SUPPLIED DATA START

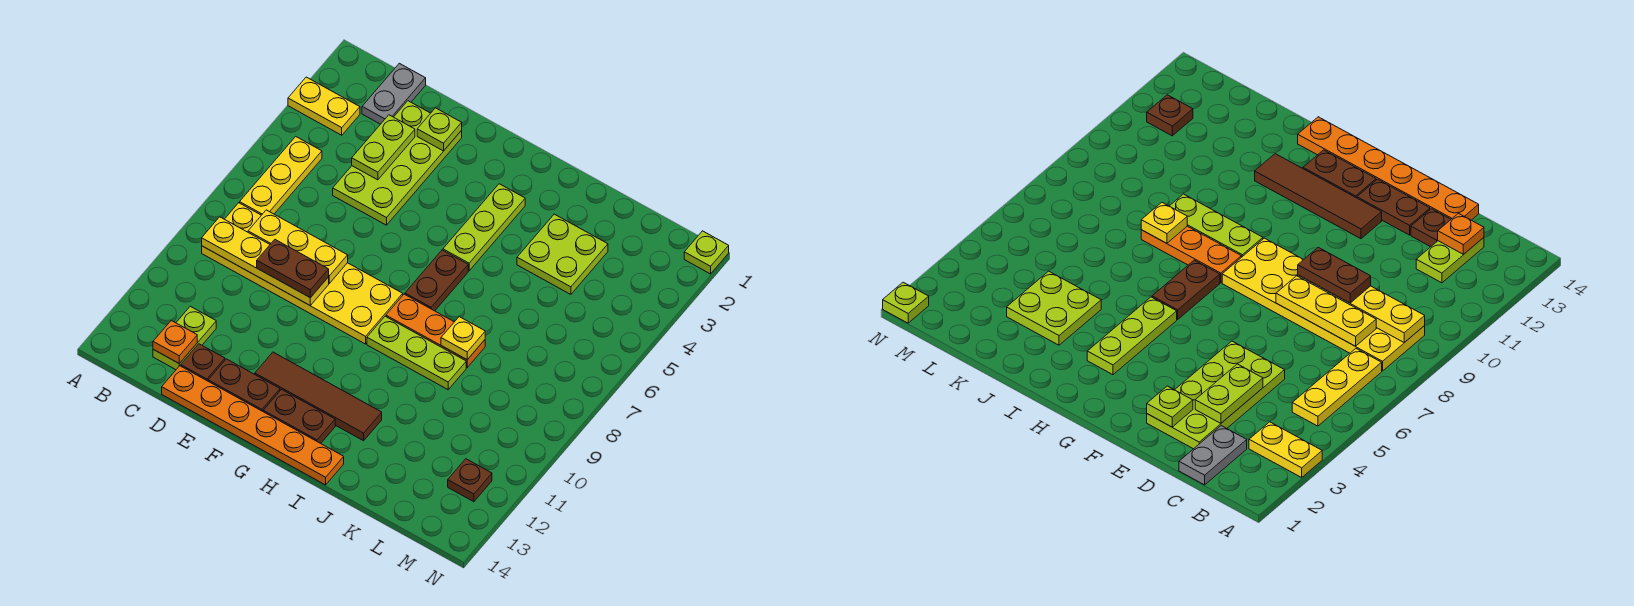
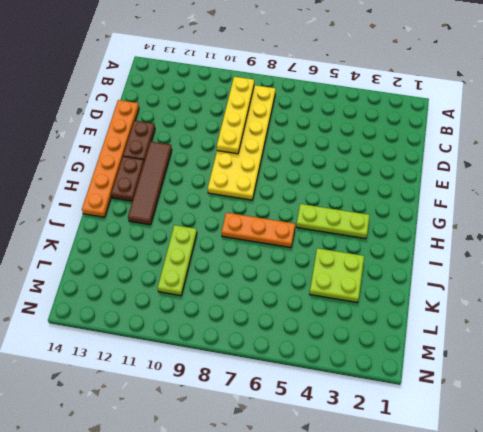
orange 1x3 plate [222,213,295,248] -> orange 1x3 plate turned to [386,294,485,367]
lime 1x3 plate [158,225,197,296] -> lime 1x3 plate moved to [367,316,466,390]
none -> yellow 1x2 plate [288,77,360,135]
none -> yellow 1x3 plate [240,137,322,215]
none -> grey 1x2 plate [362,63,426,124]

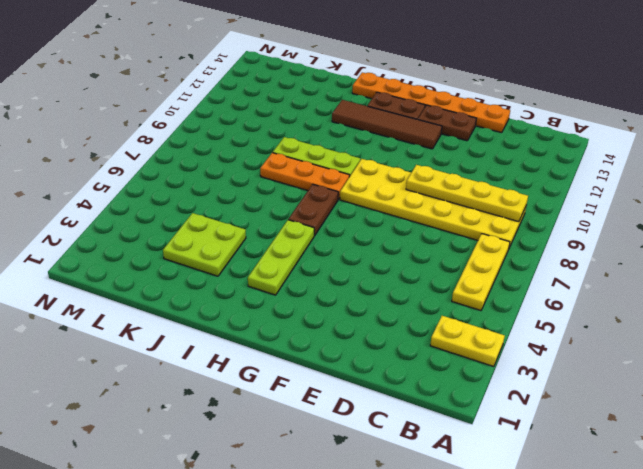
none -> grey 1x2 plate [362,63,426,124]
none -> lime 1x2 plate [153,306,216,370]
none -> lime 2x4 plate [333,101,462,225]

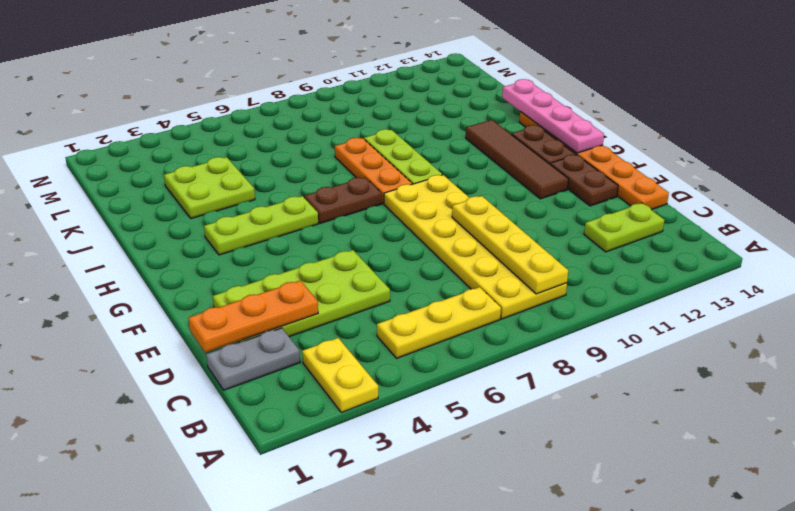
orange 1x3 plate [188,281,318,352] -> lime 1x2 plate [352,115,415,180]
pink 1x4 plate [502,79,604,153] -> none
none -> brown 1x1 plate [181,344,225,381]
none -> brown 1x1 plate [448,459,492,502]
none -> lime 1x1 plate [684,231,729,274]

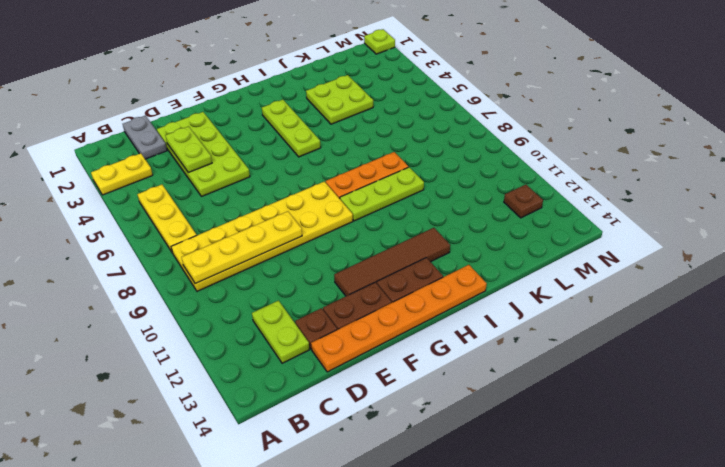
none -> brown 1x2 plate [405,250,468,311]
none -> yellow 1x3 plate [248,210,348,283]
none -> orange 1x1 plate [153,321,197,363]

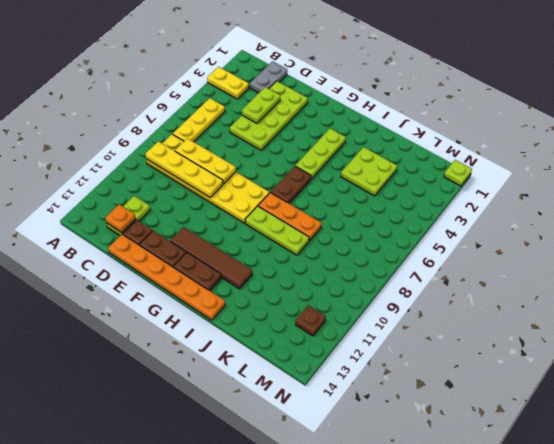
none -> lime 1x1 plate [417,108,462,151]
none -> yellow 1x1 plate [441,317,485,360]
none -> brown 1x2 plate [257,240,329,298]

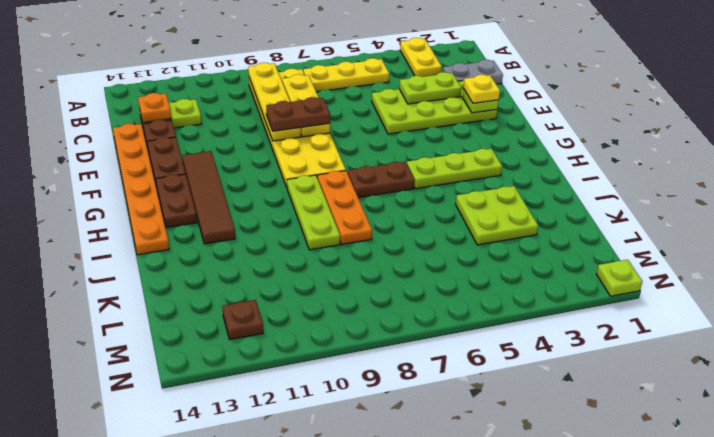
yellow 1x1 plate [463,75,500,103] -> yellow 1x1 plate moved to [441,317,485,360]
brown 1x2 plate [266,97,330,131] -> brown 1x2 plate turned to [257,240,329,298]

SUPPLIED DATA END

* YOUR GOAL: If a line in the entries above has the word "brown", copy it.

* COMPLETED EXERCISE:
none -> brown 1x1 plate [181,344,225,381]
none -> brown 1x1 plate [448,459,492,502]
none -> brown 1x2 plate [405,250,468,311]
none -> brown 1x2 plate [257,240,329,298]
brown 1x2 plate [266,97,330,131] -> brown 1x2 plate turned to [257,240,329,298]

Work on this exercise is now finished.